■ **Try it**:
Only the text should be kept: print every entry below exactly and leave each image out.

─── Recorded data ───

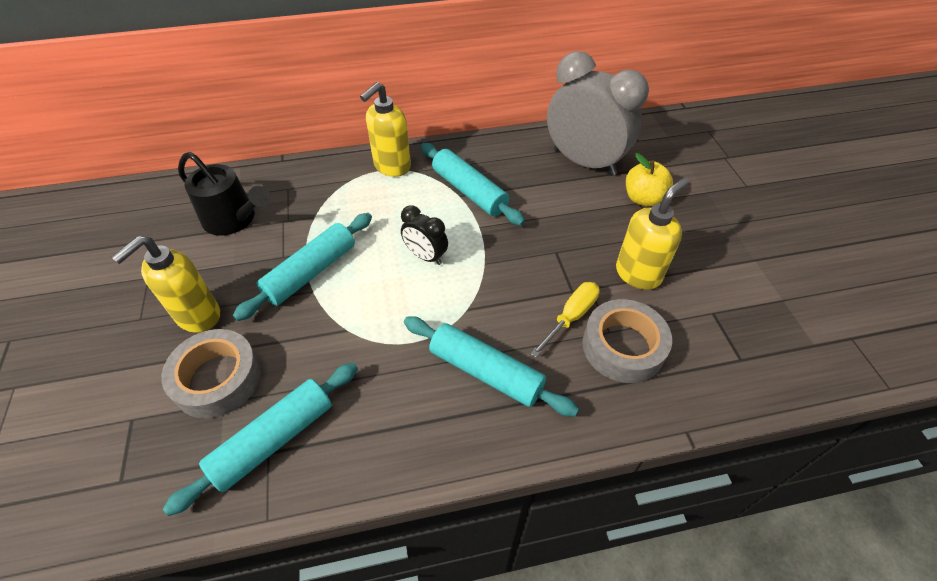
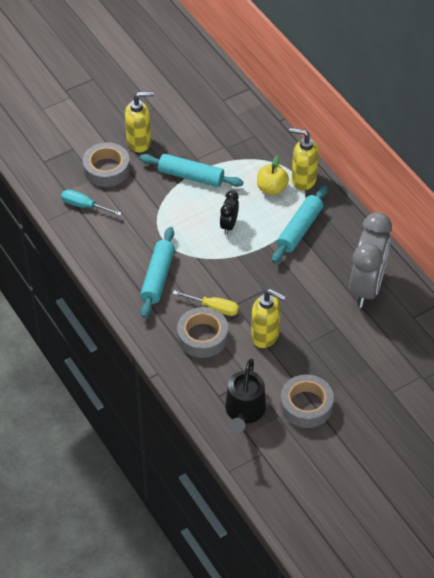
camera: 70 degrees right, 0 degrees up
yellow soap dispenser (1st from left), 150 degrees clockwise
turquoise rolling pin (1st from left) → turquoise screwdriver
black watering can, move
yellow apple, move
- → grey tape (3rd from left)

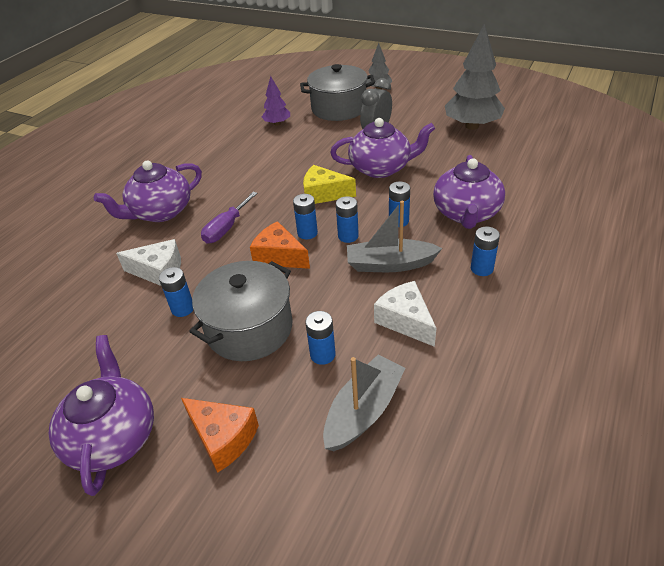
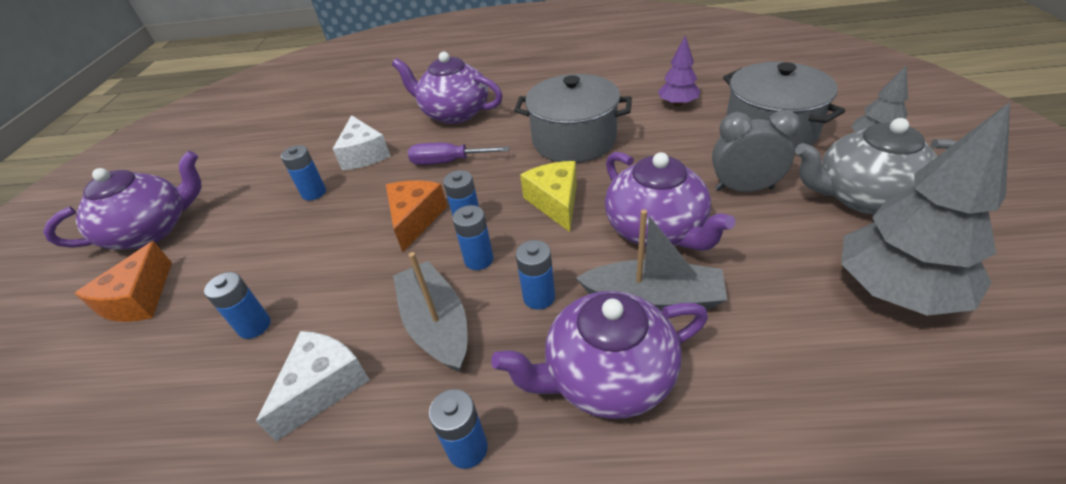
camera: 65 degrees right, 0 degrees up
grey pot (1st from left), move
grey boat (1st from left in the first image) → grey boat (2nd from left), move
- → grey teapot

───

■ **Solution for this exercise**:
camera: 70 degrees right, 0 degrees up
yellow soap dispenser (1st from left), 150 degrees clockwise
turquoise rolling pin (1st from left) → turquoise screwdriver
black watering can, move
yellow apple, move
- → grey tape (3rd from left)

camera: 65 degrees right, 0 degrees up
grey pot (1st from left), move
grey boat (1st from left in the first image) → grey boat (2nd from left), move
- → grey teapot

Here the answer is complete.